## TASK DIRECTIONS
Reproduce verbatim the lines of the material below, starting at the line with "The yellow traffic" and ending at the line with "The brown soap", both inclusive; skip the rest.

## EXERCISE DATA
________________

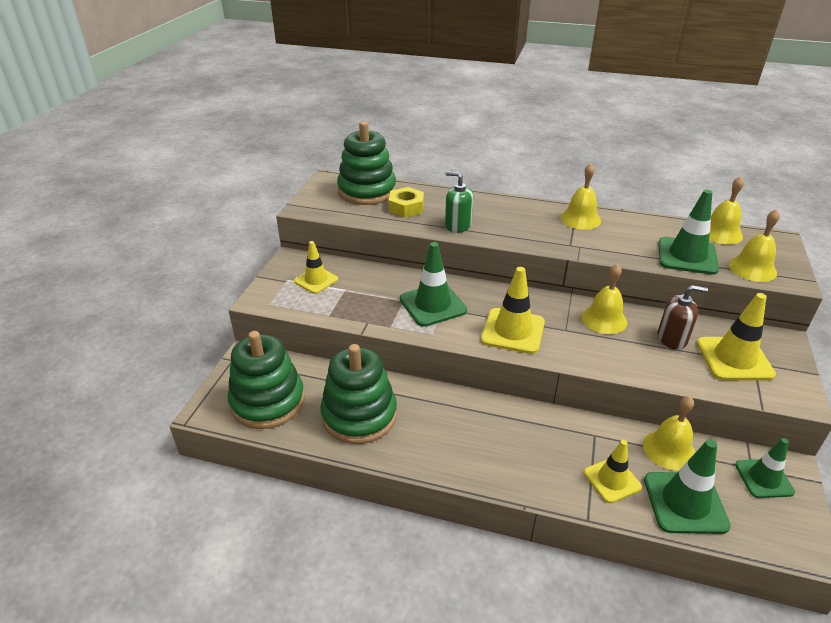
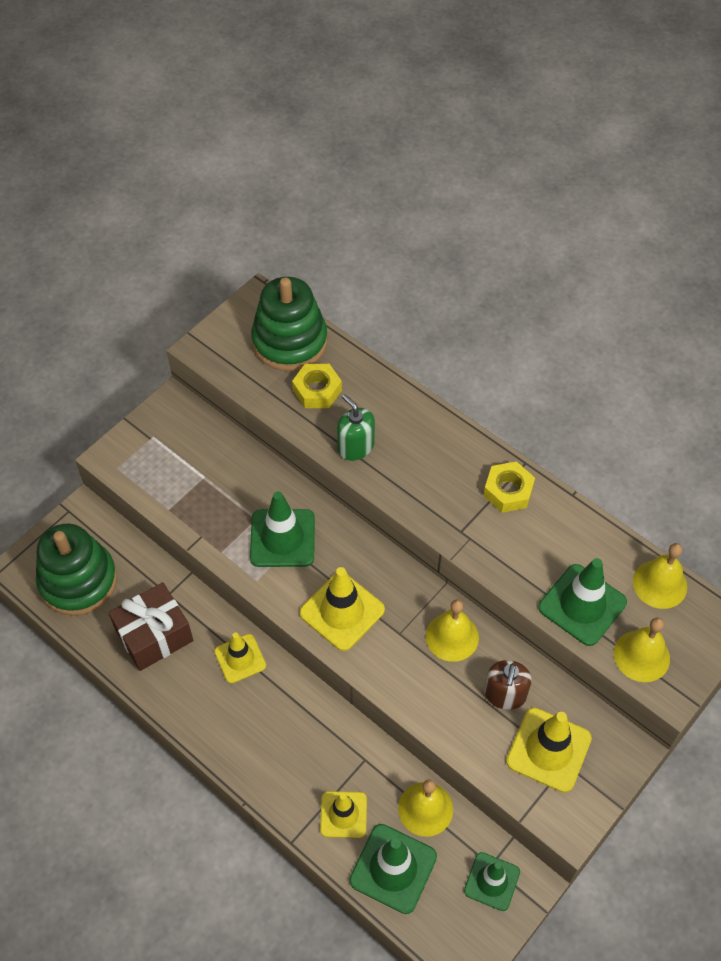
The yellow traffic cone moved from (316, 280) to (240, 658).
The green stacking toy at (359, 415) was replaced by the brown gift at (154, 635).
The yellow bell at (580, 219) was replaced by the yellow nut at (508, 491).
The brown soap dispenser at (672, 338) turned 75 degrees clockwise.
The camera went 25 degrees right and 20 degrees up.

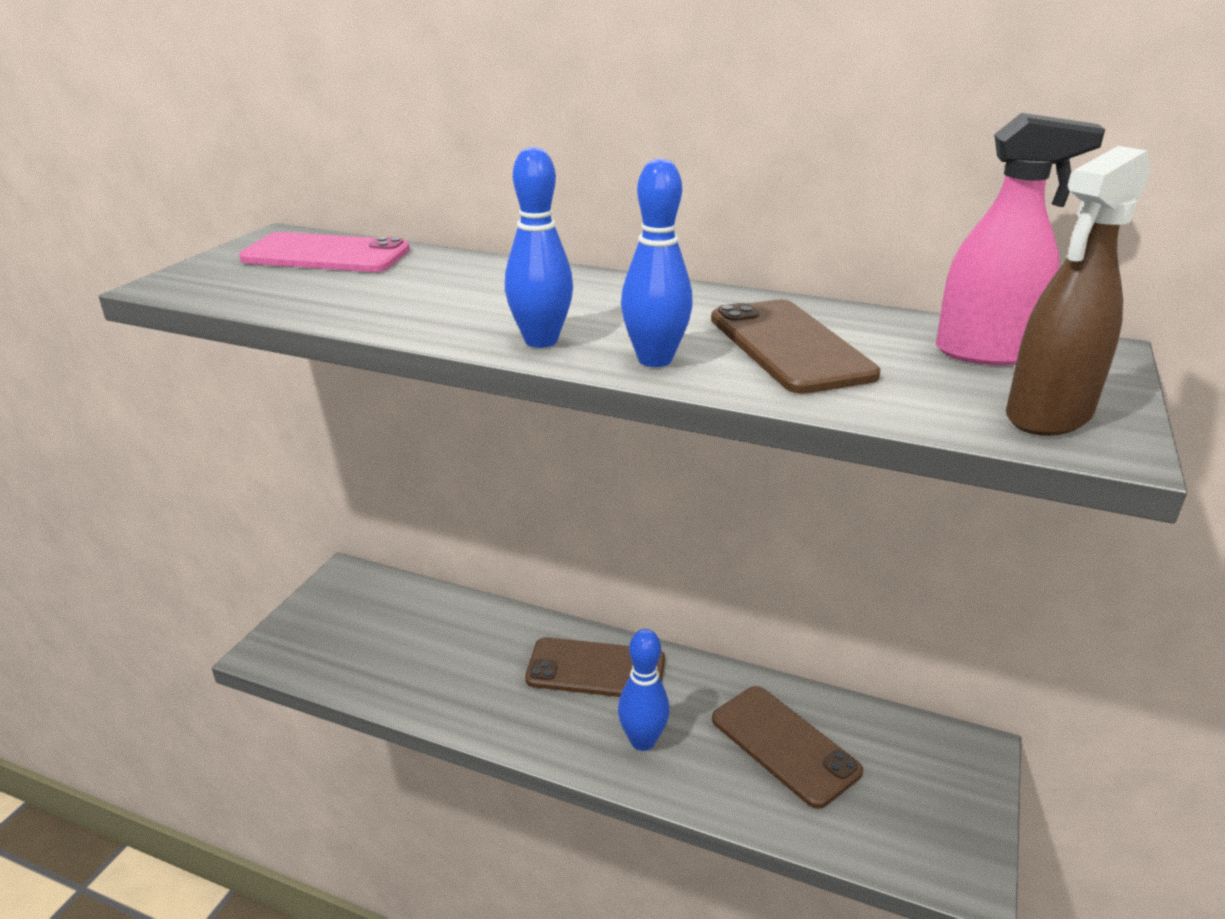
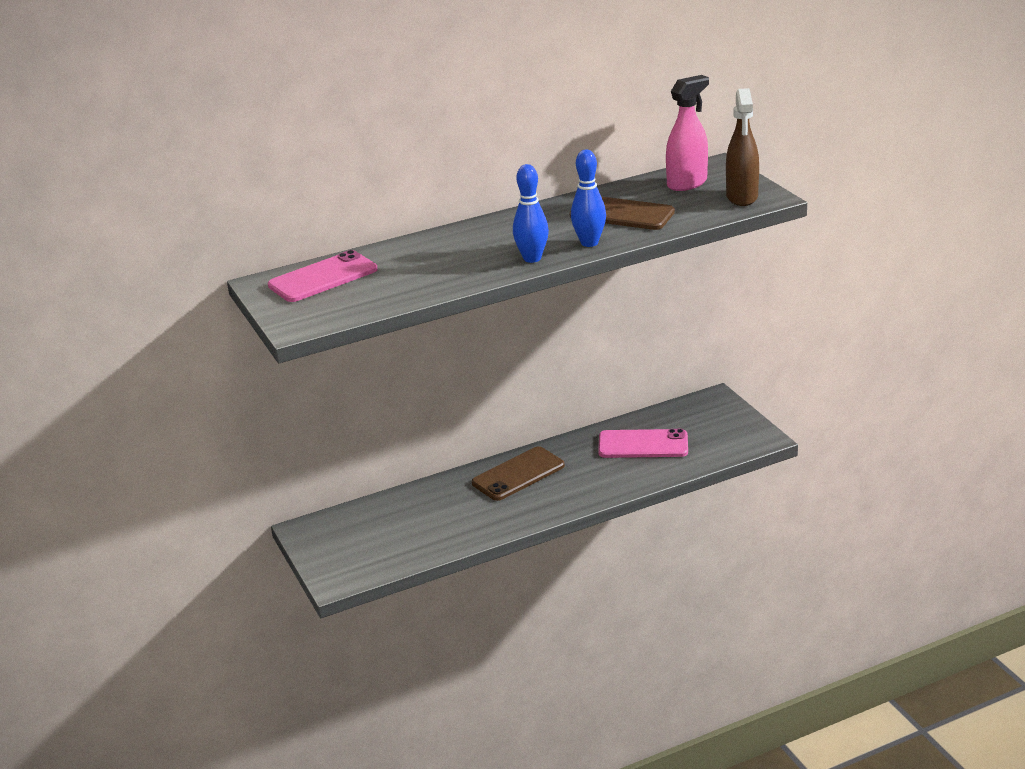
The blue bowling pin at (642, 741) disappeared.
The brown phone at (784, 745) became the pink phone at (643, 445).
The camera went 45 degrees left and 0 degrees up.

________________

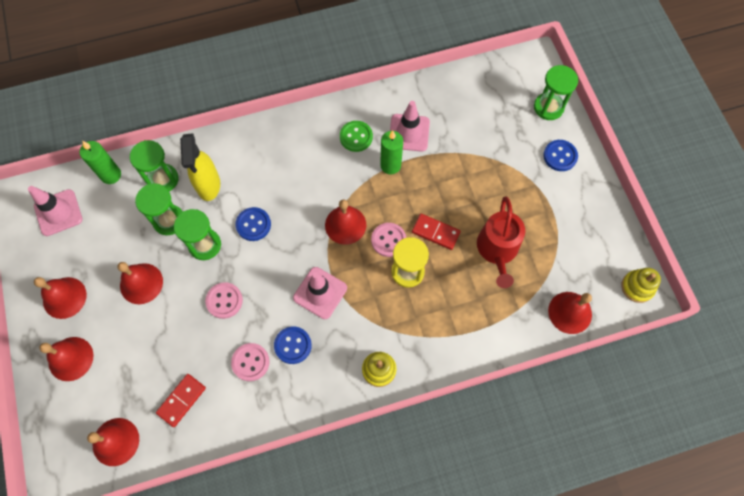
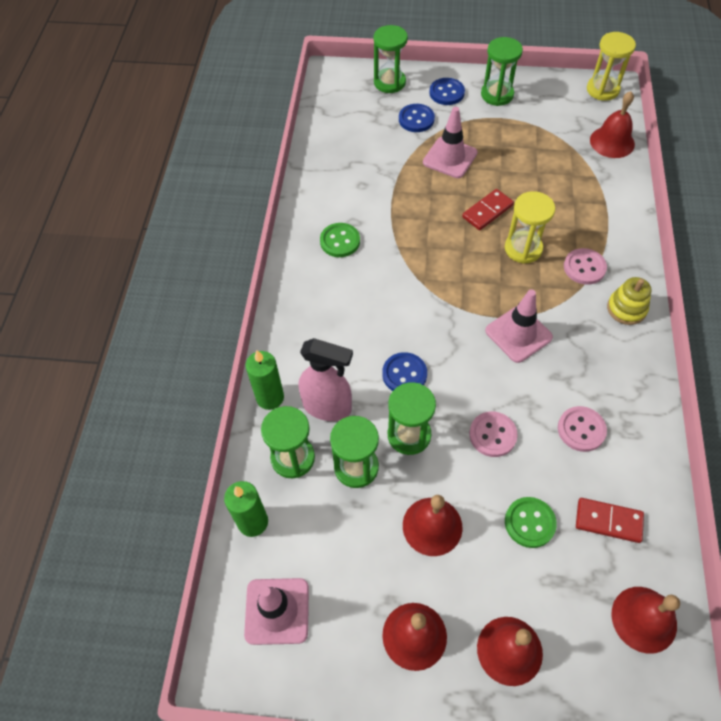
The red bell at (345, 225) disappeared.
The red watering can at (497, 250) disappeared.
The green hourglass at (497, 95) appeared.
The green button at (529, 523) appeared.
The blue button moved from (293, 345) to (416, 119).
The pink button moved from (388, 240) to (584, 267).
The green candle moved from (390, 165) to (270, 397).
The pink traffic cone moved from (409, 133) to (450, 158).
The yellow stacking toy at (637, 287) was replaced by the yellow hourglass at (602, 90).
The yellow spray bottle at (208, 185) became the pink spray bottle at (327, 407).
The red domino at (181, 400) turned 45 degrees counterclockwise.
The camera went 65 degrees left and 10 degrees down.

________________

## EXERCISE RESPONSE
The yellow traffic cone moved from (316, 280) to (240, 658).
The green stacking toy at (359, 415) was replaced by the brown gift at (154, 635).
The yellow bell at (580, 219) was replaced by the yellow nut at (508, 491).
The brown soap dispenser at (672, 338) turned 75 degrees clockwise.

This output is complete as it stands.